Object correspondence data

▶

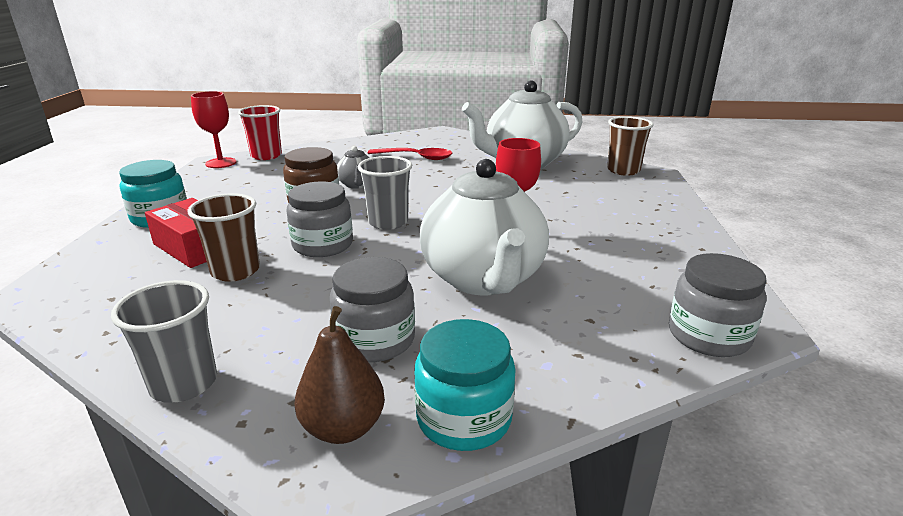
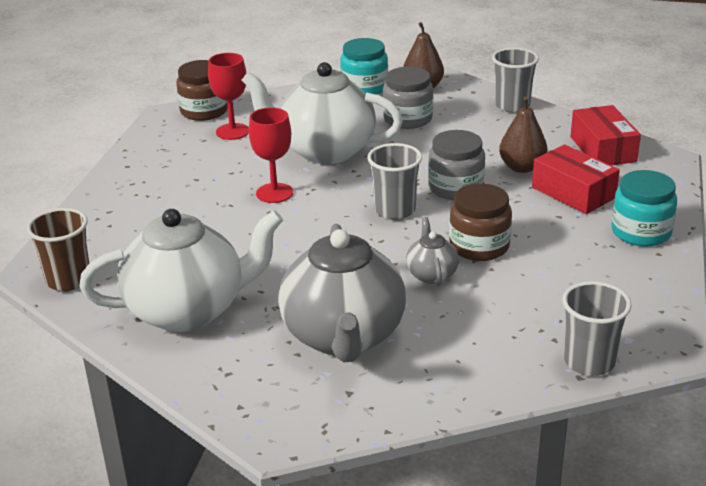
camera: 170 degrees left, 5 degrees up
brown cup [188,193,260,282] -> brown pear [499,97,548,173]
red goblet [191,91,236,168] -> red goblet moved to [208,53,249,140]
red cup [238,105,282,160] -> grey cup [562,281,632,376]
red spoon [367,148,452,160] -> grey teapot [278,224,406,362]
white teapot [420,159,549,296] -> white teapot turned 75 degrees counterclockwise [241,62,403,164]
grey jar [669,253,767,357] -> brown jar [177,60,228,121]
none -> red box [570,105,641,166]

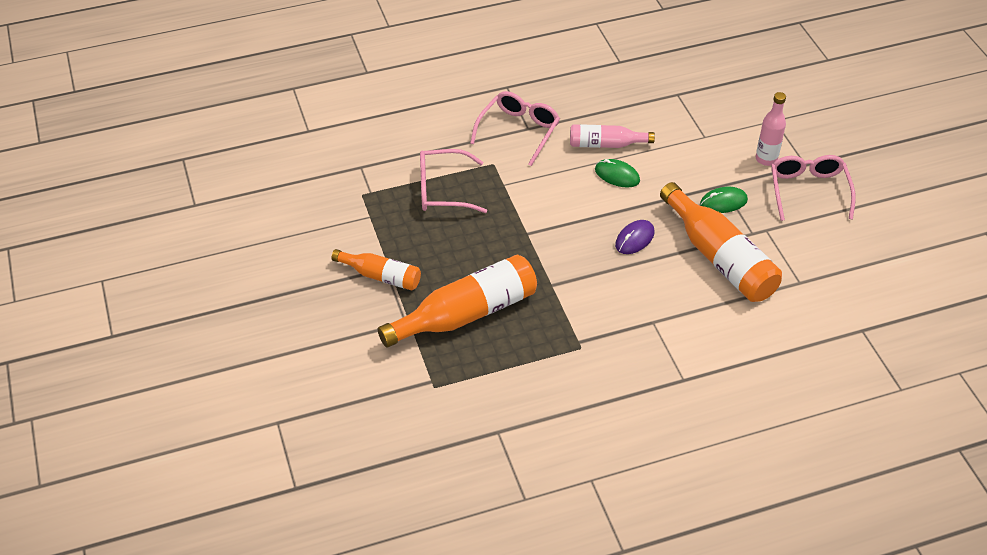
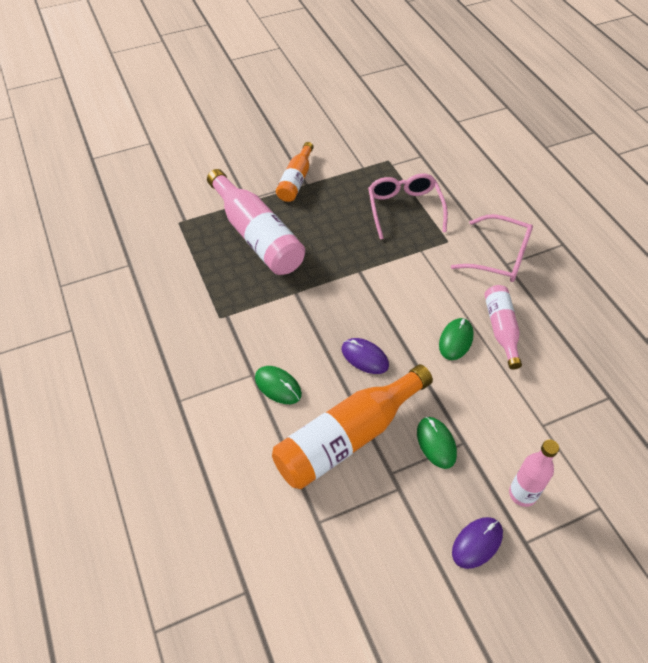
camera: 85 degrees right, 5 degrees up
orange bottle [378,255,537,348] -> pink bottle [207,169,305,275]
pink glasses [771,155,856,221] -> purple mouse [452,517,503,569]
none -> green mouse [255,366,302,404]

◀

| ASSIGNMENT |
A faithful copy of each entry is required, and no picture may be carried into it.

| ANSWER TO THIS PROBLEM |
camera: 170 degrees left, 5 degrees up
brown cup [188,193,260,282] -> brown pear [499,97,548,173]
red goblet [191,91,236,168] -> red goblet moved to [208,53,249,140]
red cup [238,105,282,160] -> grey cup [562,281,632,376]
red spoon [367,148,452,160] -> grey teapot [278,224,406,362]
white teapot [420,159,549,296] -> white teapot turned 75 degrees counterclockwise [241,62,403,164]
grey jar [669,253,767,357] -> brown jar [177,60,228,121]
none -> red box [570,105,641,166]

camera: 85 degrees right, 5 degrees up
orange bottle [378,255,537,348] -> pink bottle [207,169,305,275]
pink glasses [771,155,856,221] -> purple mouse [452,517,503,569]
none -> green mouse [255,366,302,404]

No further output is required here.